[Version comparison data]
—————

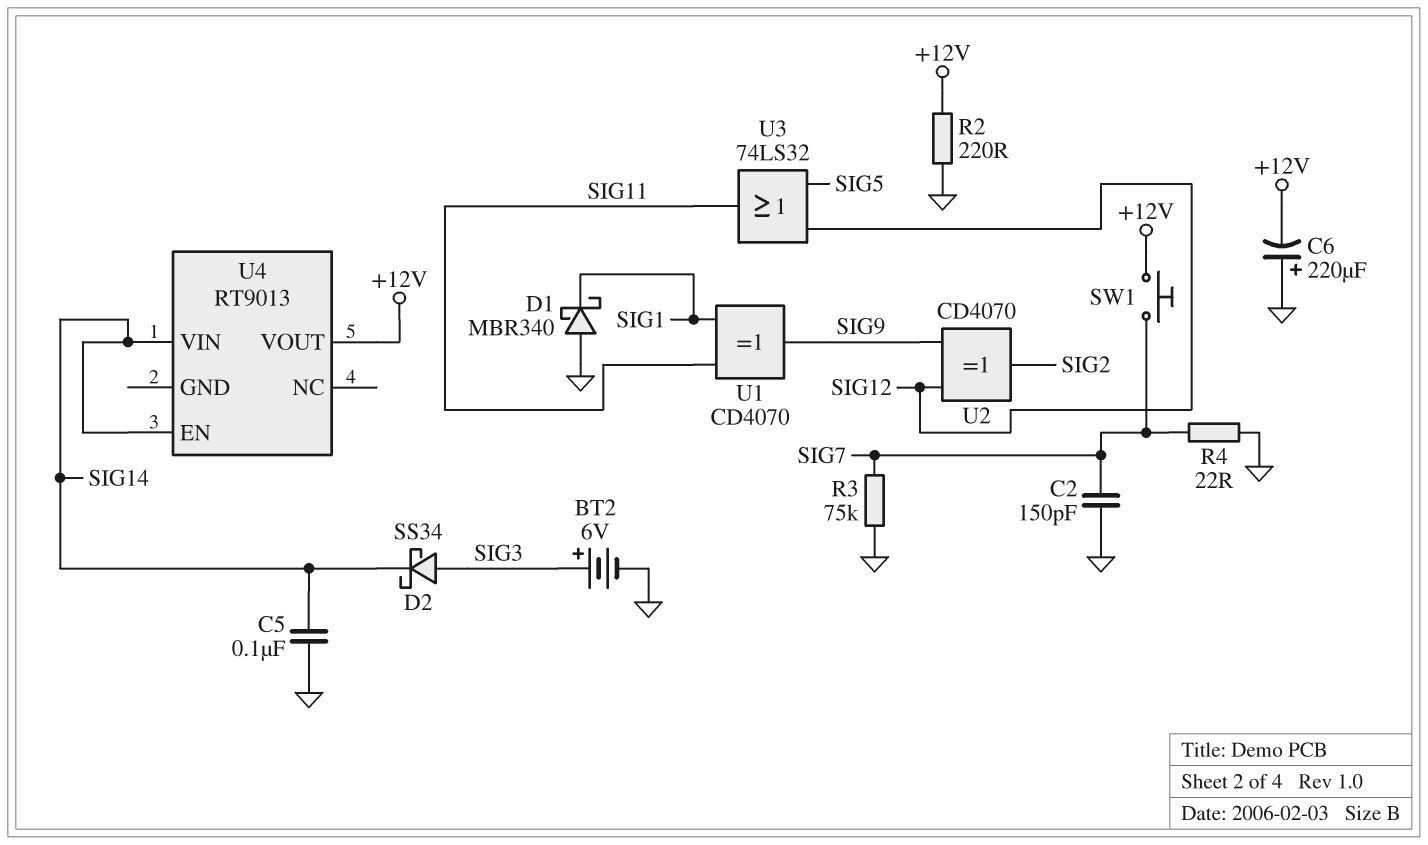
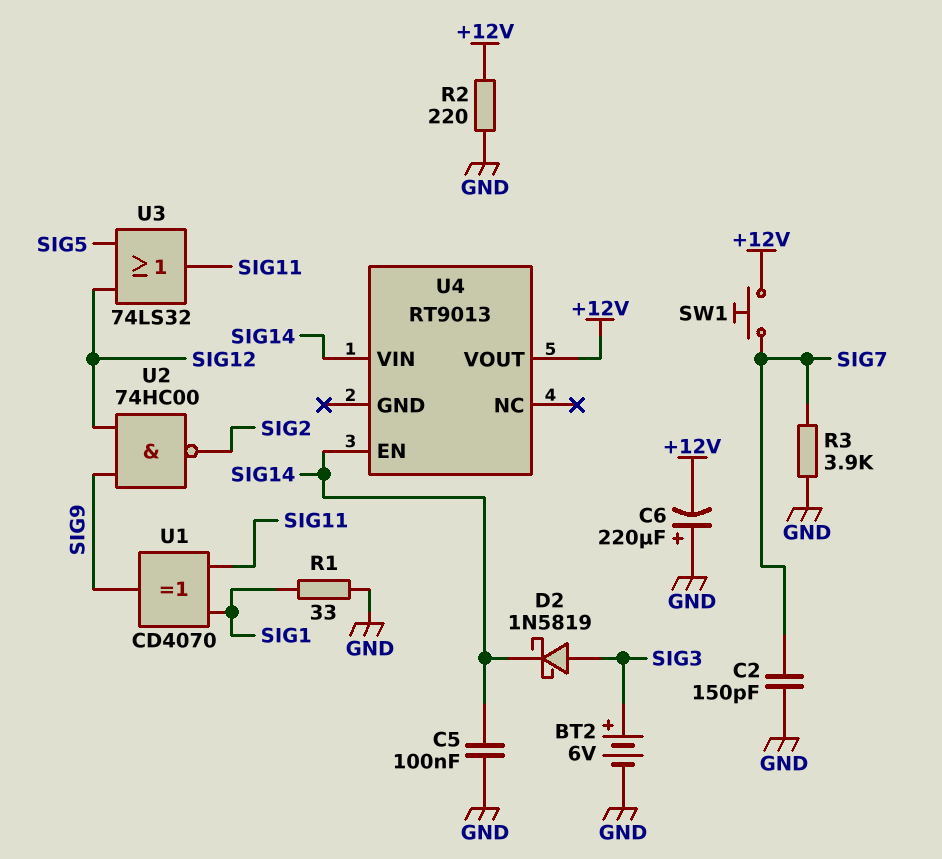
D1: schottky MBR340 (A GND, K SIG1) -> none
D2: schottky SS34 (A SIG3, K SIG14) -> schottky 1N5819 (A SIG3, K SIG14)
R1: none -> 33 (GND, SIG1)
R3: 75k (GND, SIG7) -> 3.9k (GND, SIG7)
R4: 22 (GND, SIG7) -> none
U2: XOR CD4070 (in SIG9, in SIG12, out SIG2) -> NAND 74HC00 (in SIG9, in SIG12, out SIG2)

—————

Problem requirements :: Write the lines out again exactly, from the one containing "R4: 22 (GND, SIG7) -> none" through the last line of the records, and include no other lines.

Output ::
R4: 22 (GND, SIG7) -> none
U2: XOR CD4070 (in SIG9, in SIG12, out SIG2) -> NAND 74HC00 (in SIG9, in SIG12, out SIG2)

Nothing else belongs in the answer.